====== Source data

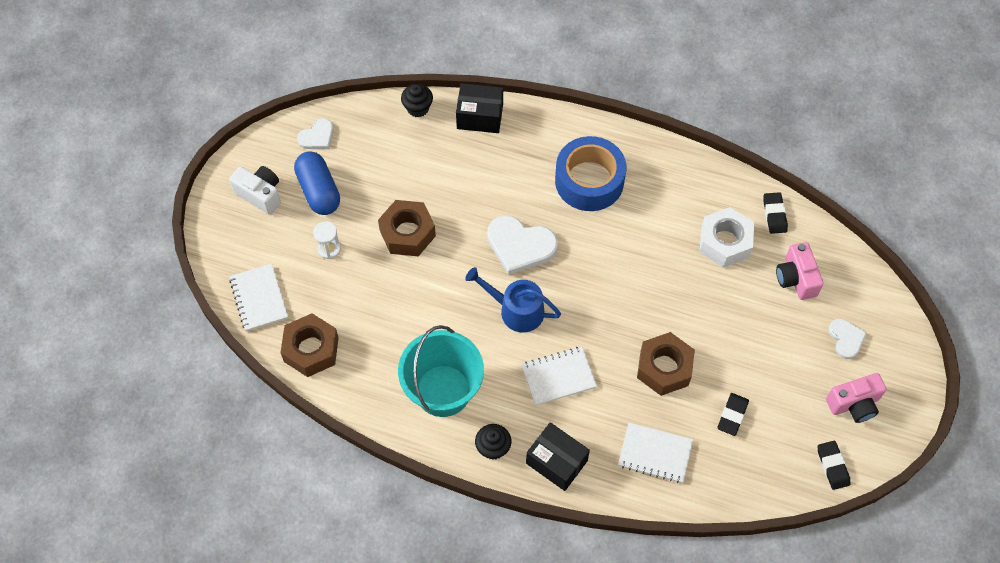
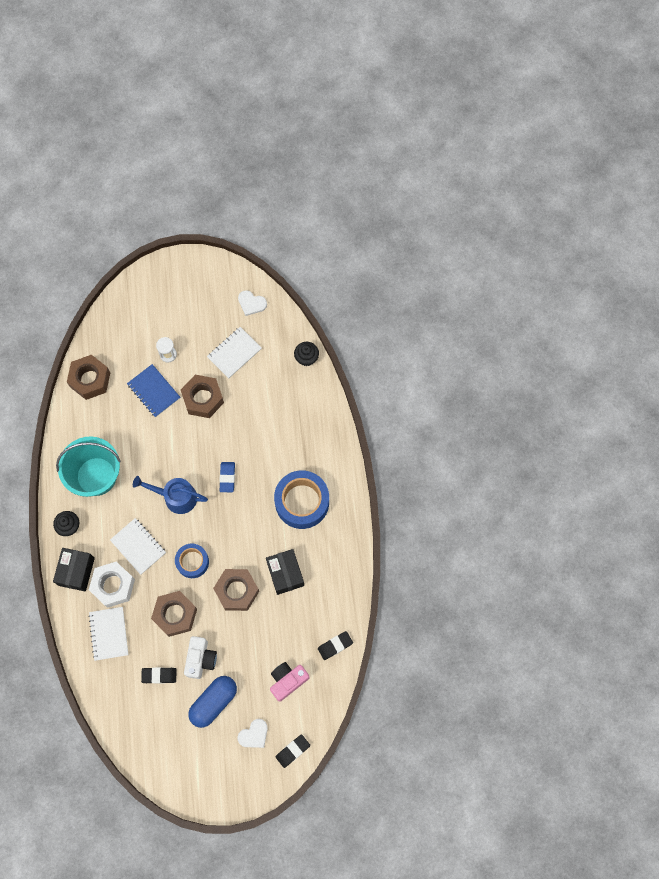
camera: 65 degrees right, 10 degrees up
(259, 298) = (112, 329): white notebook -> white notebook (234, 353)
(260, 194) = (189, 290): white camera -> white camera (201, 659)
(319, 191) = (209, 326): blue capsule -> blue capsule (213, 702)
(367, 283) = (154, 391): none -> blue notebook
(480, 116) = (320, 403): black box -> black box (285, 574)
(516, 310) = (176, 497): blue watering can -> blue watering can turned 75 degrees counterclockwise
(520, 245) = (227, 477): white heart -> blue eraser
(607, 323) = (192, 562): none -> blue tape
(665, 290) = (237, 591): none -> brown nut
(724, 242) = (295, 618): white nut -> white nut (113, 586)
(832, 466) = (150, 759): black eraser -> black eraser (293, 751)
(854, 404) = (204, 758): pink camera -> none

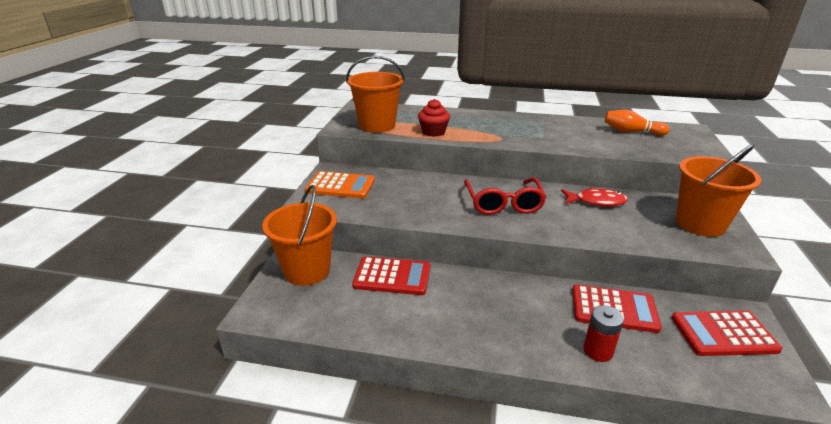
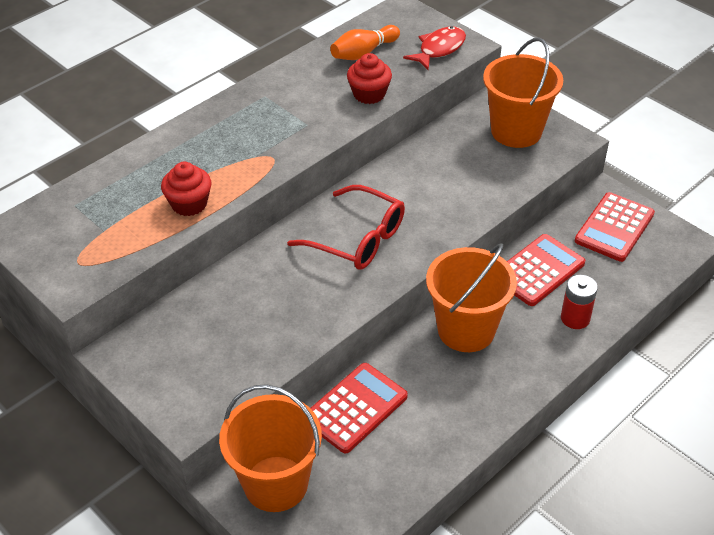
camera: 55 degrees left, 15 degrees up
(340, 186) = (173, 362): orange calculator -> none
(377, 125) = (106, 246): orange bucket -> orange bucket (466, 330)
(596, 201) = (420, 168): red fish -> red fish (439, 49)
(602, 145) = (369, 94): none -> red cupcake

============

• Directions:
The expected answer is the data retyped exactly, without pictures.

• Written solution:
camera: 65 degrees right, 10 degrees up
(259, 298) = (112, 329): white notebook -> white notebook (234, 353)
(260, 194) = (189, 290): white camera -> white camera (201, 659)
(319, 191) = (209, 326): blue capsule -> blue capsule (213, 702)
(367, 283) = (154, 391): none -> blue notebook
(480, 116) = (320, 403): black box -> black box (285, 574)
(516, 310) = (176, 497): blue watering can -> blue watering can turned 75 degrees counterclockwise
(520, 245) = (227, 477): white heart -> blue eraser
(607, 323) = (192, 562): none -> blue tape
(665, 290) = (237, 591): none -> brown nut
(724, 242) = (295, 618): white nut -> white nut (113, 586)
(832, 466) = (150, 759): black eraser -> black eraser (293, 751)
(854, 404) = (204, 758): pink camera -> none

camera: 55 degrees left, 15 degrees up
(340, 186) = (173, 362): orange calculator -> none
(377, 125) = (106, 246): orange bucket -> orange bucket (466, 330)
(596, 201) = (420, 168): red fish -> red fish (439, 49)
(602, 145) = (369, 94): none -> red cupcake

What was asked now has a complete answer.